WHAT TO PRODUCE:
In the entries below, find each line with the word "tree" and return it.

Items listed in a dataset:
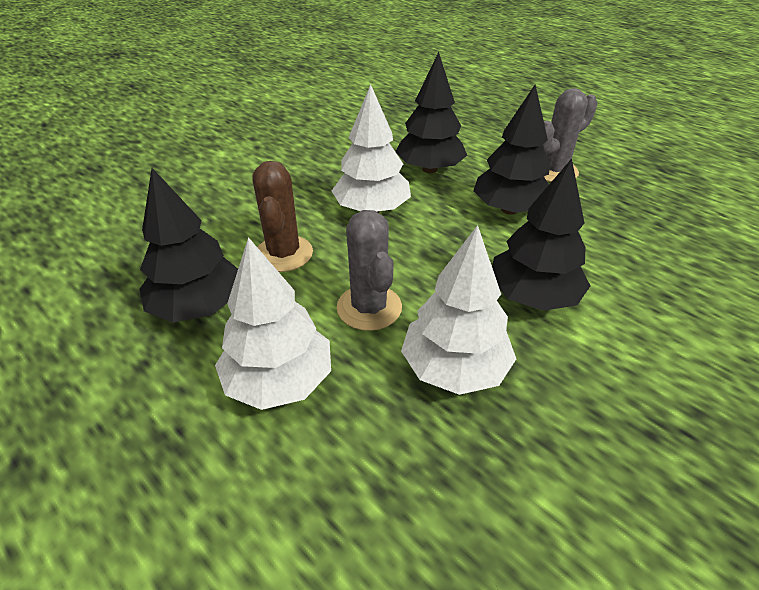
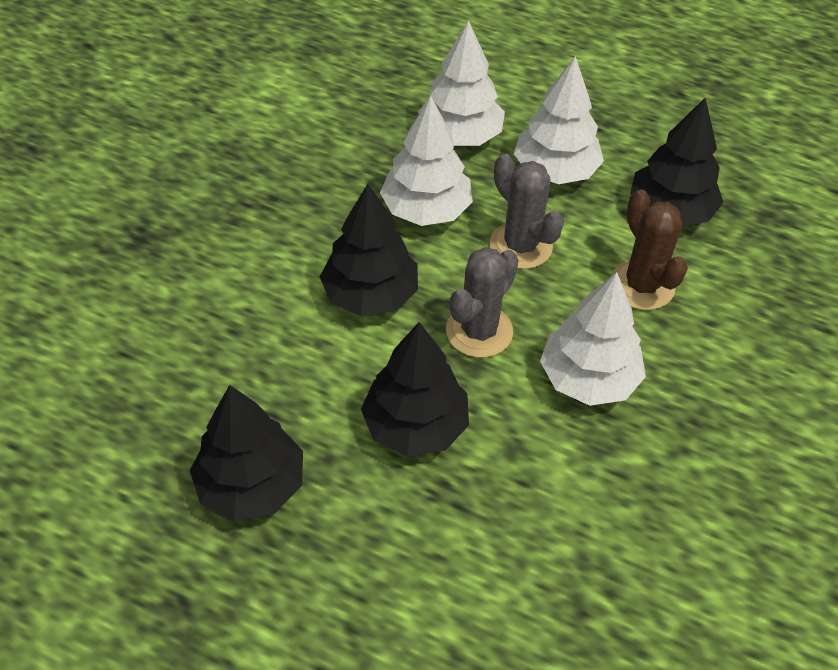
camera: 160 degrees right, 10 degrees up
black tree [395,52,467,173] -> black tree moved to [190,385,303,521]
grey cactus [542,88,598,182] -> grey cactus moved to [446,247,519,358]
none -> white tree [418,20,505,146]

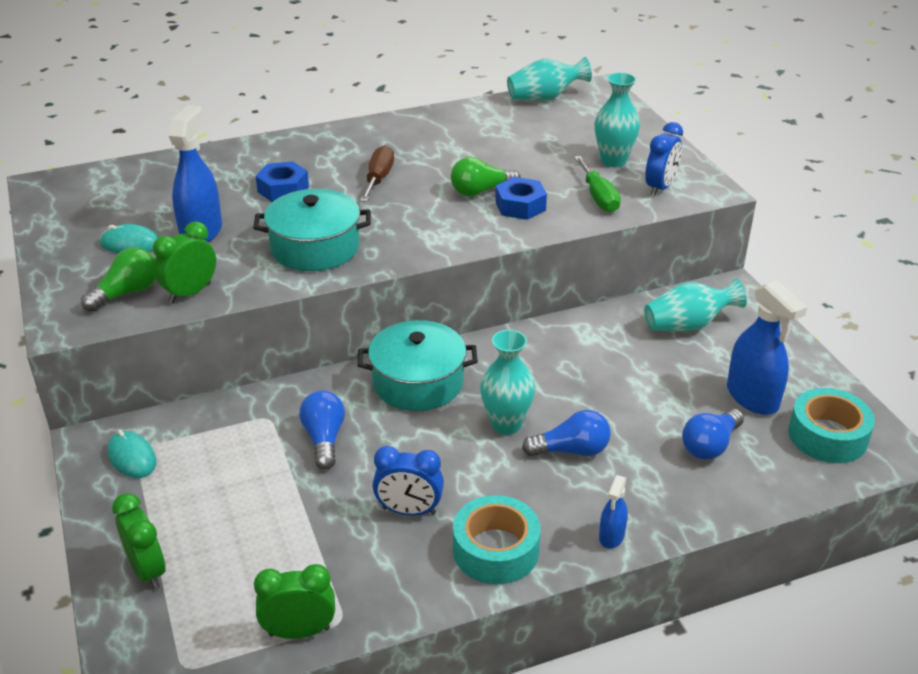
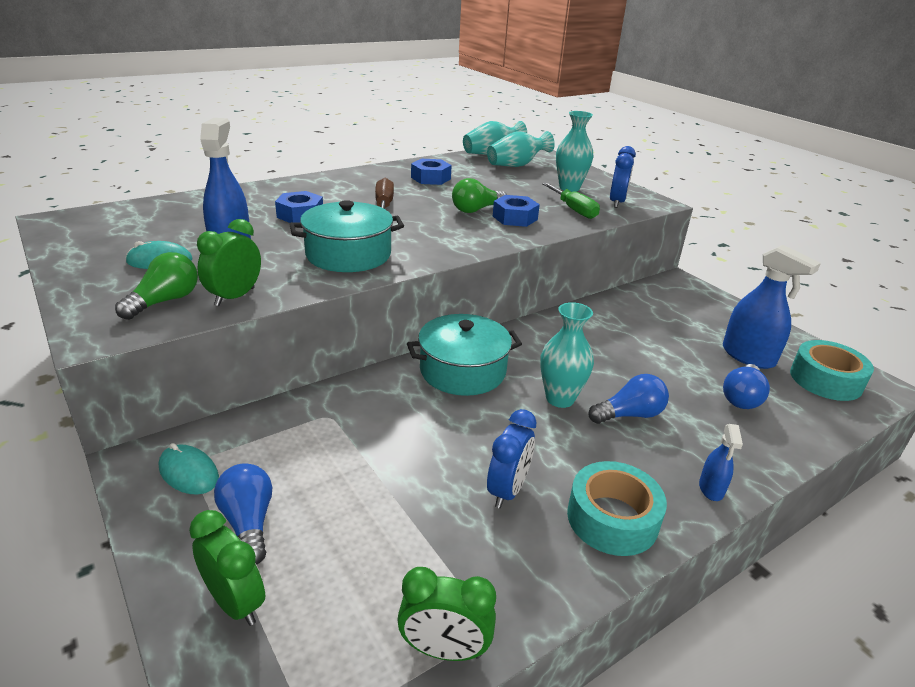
camera: 15 degrees left, 5 degrees down
green clock [254,564,335,639] -> green clock turned 150 degrees counterclockwise [397,567,496,661]
blue light bulb [299,391,345,470] -> blue light bulb moved to [214,463,272,565]
blue clock [373,446,444,516] -> blue clock turned 60 degrees counterclockwise [487,409,536,508]
turquoise vase [644,279,747,331] -> turquoise vase moved to [487,131,555,167]
none -> blue nut [411,159,452,185]

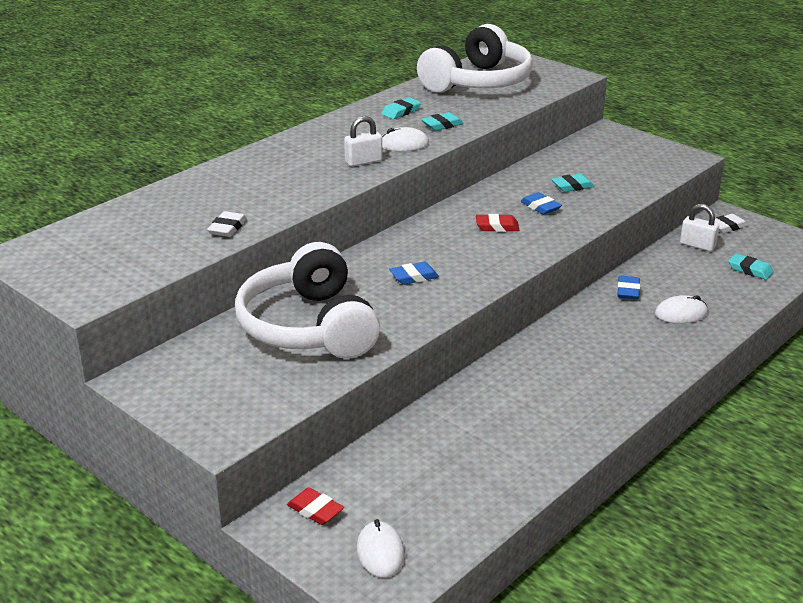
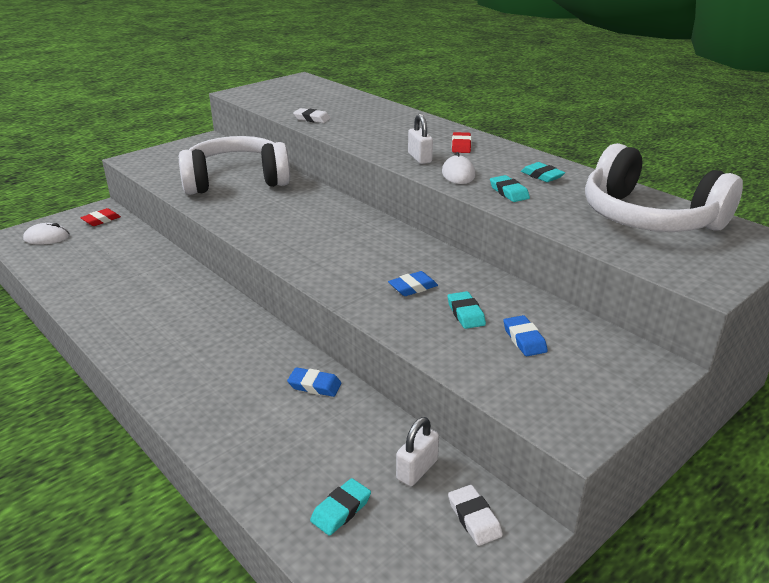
camera: 95 degrees right, 0 degrees up
blue eraser [389,262,439,285] -> blue eraser moved to [504,315,548,356]
red eraser [476,214,519,232] -> red eraser moved to [452,132,471,153]
white mouse [655,295,708,323] -> none

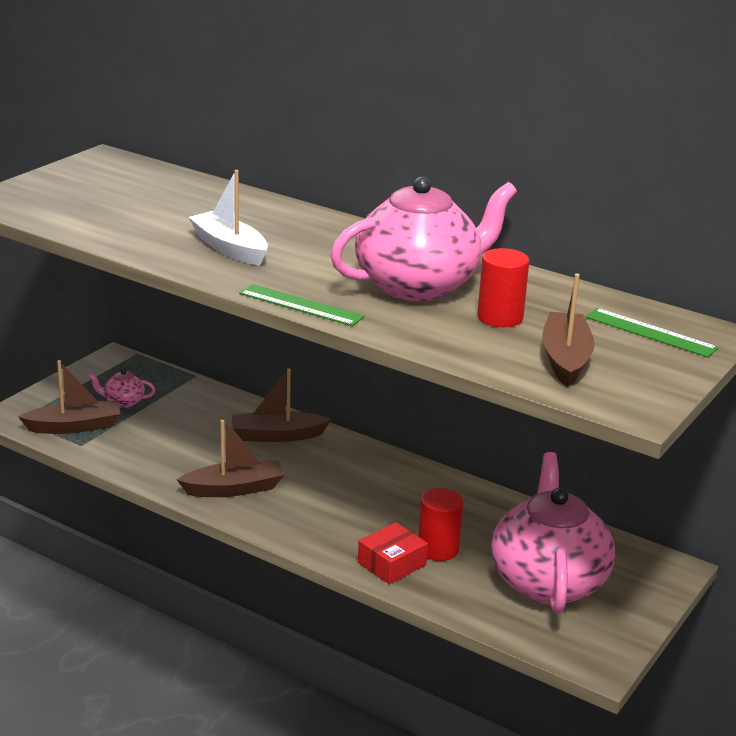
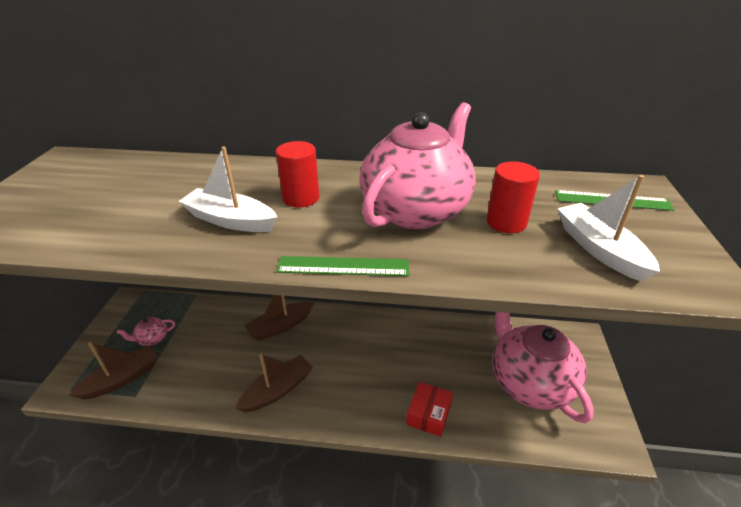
camera: 25 degrees left, 10 degrees up
red cylinder [418,488,463,561] -> red cylinder moved to [276,141,320,207]
brown boat [542,274,595,387] -> white boat [558,175,660,281]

TASK OUTPUT:
black tree [395,52,467,173] -> black tree moved to [190,385,303,521]
none -> white tree [418,20,505,146]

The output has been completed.